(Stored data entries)
---------------

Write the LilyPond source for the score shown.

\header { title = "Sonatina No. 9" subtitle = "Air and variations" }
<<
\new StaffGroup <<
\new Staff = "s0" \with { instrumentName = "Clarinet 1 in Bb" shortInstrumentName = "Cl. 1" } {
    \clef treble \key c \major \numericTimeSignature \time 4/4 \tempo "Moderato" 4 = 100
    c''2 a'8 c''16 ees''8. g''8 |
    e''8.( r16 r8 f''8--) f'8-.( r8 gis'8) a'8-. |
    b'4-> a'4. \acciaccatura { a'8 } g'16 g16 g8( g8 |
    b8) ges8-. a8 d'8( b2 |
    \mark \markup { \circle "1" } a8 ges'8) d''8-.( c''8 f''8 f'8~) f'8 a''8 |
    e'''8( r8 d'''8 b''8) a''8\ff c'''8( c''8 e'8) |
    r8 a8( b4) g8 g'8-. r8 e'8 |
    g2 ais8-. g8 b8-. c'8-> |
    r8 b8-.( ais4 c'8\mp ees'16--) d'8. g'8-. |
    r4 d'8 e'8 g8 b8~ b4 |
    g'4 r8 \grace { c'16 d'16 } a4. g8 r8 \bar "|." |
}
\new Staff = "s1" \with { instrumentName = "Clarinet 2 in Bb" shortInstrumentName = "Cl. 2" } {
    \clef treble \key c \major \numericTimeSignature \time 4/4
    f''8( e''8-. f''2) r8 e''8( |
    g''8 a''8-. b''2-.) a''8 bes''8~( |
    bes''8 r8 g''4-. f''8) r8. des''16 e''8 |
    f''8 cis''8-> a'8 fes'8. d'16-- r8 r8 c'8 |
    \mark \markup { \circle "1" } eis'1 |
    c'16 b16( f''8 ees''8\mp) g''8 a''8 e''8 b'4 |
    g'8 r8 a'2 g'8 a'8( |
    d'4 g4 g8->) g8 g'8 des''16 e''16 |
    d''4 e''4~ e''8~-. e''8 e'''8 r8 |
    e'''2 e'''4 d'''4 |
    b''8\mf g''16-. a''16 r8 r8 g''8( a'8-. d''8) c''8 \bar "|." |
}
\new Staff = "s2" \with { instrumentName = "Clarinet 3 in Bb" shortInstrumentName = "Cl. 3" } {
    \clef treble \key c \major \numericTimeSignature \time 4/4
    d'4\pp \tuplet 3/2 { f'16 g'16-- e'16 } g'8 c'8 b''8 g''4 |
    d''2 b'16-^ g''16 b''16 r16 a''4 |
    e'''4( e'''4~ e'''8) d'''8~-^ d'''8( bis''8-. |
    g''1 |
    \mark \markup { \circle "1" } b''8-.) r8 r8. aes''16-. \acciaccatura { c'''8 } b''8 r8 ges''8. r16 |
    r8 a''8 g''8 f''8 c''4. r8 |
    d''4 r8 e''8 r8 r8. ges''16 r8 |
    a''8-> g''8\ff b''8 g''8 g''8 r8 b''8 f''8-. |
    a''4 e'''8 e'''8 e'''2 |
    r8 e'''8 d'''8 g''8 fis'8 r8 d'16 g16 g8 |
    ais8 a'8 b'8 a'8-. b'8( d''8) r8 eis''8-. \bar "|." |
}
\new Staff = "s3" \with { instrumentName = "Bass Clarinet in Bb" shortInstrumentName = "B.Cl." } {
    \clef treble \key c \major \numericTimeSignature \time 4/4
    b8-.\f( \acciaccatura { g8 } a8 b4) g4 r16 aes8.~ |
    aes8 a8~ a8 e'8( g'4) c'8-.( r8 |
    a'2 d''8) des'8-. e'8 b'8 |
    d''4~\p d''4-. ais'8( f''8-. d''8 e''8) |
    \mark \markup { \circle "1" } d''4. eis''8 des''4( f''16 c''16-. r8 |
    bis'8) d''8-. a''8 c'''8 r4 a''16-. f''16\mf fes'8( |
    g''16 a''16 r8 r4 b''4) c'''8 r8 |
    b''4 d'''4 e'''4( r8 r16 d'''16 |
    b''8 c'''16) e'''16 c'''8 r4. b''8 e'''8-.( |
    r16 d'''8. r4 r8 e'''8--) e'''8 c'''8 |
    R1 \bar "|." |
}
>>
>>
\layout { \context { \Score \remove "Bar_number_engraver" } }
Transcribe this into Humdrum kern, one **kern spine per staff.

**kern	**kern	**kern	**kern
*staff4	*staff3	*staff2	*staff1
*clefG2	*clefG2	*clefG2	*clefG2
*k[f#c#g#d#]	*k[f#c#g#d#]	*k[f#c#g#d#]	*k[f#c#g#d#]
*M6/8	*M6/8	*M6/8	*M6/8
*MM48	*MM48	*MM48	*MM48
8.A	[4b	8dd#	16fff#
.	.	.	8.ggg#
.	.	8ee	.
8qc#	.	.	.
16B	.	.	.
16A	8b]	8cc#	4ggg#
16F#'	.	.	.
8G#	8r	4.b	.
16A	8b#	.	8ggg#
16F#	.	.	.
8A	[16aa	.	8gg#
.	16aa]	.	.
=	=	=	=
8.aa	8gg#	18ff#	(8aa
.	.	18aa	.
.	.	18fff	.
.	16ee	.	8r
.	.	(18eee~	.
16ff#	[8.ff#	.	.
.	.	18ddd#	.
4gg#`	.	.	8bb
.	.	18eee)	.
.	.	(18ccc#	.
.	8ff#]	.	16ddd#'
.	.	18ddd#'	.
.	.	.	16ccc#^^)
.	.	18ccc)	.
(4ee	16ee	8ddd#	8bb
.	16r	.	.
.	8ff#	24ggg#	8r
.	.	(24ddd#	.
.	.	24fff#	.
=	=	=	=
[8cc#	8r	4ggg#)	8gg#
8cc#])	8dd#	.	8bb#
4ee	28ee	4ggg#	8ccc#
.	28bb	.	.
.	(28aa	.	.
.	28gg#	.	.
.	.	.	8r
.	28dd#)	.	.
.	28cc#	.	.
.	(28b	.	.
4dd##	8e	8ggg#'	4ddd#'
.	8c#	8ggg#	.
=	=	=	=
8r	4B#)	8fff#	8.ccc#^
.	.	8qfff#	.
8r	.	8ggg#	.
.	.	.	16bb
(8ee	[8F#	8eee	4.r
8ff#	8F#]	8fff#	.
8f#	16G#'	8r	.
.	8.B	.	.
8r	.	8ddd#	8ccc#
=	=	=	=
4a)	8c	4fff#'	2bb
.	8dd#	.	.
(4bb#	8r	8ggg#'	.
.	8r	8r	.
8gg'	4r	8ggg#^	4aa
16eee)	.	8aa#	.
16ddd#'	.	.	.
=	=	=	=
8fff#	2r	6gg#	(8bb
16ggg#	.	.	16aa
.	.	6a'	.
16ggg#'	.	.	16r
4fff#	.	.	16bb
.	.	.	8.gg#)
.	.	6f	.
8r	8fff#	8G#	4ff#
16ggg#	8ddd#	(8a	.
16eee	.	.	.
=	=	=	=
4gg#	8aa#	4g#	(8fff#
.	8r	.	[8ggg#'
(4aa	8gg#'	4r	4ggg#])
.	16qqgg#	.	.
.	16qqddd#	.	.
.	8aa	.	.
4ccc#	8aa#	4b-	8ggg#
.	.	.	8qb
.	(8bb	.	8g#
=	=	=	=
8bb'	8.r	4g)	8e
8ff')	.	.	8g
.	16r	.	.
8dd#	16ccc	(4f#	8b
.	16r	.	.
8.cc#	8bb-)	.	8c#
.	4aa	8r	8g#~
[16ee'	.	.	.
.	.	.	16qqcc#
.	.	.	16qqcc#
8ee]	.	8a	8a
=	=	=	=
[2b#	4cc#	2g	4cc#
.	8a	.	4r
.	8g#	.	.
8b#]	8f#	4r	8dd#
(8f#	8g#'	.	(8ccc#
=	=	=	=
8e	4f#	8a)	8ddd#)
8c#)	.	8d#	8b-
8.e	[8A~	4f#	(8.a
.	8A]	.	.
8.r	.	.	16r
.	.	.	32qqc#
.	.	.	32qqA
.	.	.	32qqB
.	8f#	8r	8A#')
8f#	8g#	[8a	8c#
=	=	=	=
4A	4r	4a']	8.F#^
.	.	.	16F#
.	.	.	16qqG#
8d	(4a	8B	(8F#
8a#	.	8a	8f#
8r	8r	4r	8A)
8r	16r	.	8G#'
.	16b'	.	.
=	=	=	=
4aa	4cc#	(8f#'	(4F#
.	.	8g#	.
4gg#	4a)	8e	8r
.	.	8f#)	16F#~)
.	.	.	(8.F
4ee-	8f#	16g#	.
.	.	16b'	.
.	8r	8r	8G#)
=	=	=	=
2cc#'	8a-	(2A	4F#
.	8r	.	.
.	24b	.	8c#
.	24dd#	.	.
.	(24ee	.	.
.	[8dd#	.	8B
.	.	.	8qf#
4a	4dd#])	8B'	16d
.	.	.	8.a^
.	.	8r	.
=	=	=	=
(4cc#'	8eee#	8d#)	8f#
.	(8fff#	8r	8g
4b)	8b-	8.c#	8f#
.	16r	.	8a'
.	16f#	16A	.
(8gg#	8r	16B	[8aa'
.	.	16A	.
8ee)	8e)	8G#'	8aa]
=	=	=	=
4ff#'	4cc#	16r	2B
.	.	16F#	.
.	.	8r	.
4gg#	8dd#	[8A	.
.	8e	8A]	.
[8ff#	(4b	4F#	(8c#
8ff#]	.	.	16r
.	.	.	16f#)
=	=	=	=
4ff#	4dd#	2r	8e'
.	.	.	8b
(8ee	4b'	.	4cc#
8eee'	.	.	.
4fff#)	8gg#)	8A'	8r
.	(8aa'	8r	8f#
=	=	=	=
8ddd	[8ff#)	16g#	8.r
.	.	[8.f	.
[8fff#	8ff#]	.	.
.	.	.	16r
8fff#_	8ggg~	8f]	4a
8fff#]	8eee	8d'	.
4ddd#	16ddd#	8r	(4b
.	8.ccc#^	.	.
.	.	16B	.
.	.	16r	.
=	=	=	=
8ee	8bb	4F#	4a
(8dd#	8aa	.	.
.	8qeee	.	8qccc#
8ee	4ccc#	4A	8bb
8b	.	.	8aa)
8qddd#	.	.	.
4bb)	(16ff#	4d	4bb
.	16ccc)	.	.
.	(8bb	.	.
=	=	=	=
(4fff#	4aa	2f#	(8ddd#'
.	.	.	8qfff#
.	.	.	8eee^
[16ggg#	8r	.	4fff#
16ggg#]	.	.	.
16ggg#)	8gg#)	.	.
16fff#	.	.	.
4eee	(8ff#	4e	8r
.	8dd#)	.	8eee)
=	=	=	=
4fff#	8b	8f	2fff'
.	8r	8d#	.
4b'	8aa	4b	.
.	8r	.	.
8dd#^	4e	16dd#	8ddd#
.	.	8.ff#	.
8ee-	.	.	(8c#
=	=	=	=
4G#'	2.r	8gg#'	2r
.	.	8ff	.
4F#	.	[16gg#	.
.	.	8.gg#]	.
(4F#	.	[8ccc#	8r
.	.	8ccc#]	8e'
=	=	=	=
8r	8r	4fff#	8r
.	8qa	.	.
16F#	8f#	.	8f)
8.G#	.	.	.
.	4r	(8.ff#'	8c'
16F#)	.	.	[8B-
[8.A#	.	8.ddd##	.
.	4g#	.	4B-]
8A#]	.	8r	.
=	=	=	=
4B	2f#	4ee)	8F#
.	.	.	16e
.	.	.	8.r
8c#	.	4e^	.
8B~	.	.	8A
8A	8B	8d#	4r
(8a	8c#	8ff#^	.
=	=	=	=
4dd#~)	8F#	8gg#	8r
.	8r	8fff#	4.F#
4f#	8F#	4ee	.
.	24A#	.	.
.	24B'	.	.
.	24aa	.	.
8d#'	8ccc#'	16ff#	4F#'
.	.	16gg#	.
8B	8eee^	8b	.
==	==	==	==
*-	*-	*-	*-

---------------

▸ Given request
Collect each line of the listing above that contains the string "circle", and copy those lines.

▸ The solution
    \mark \markup { \circle "1" } a8 ges'8) d''8-.( c''8 f''8 f'8~) f'8 a''8 |
    \mark \markup { \circle "1" } eis'1 |
    \mark \markup { \circle "1" } b''8-.) r8 r8. aes''16-. \acciaccatura { c'''8 } b''8 r8 ges''8. r16 |
    \mark \markup { \circle "1" } d''4. eis''8 des''4( f''16 c''16-. r8 |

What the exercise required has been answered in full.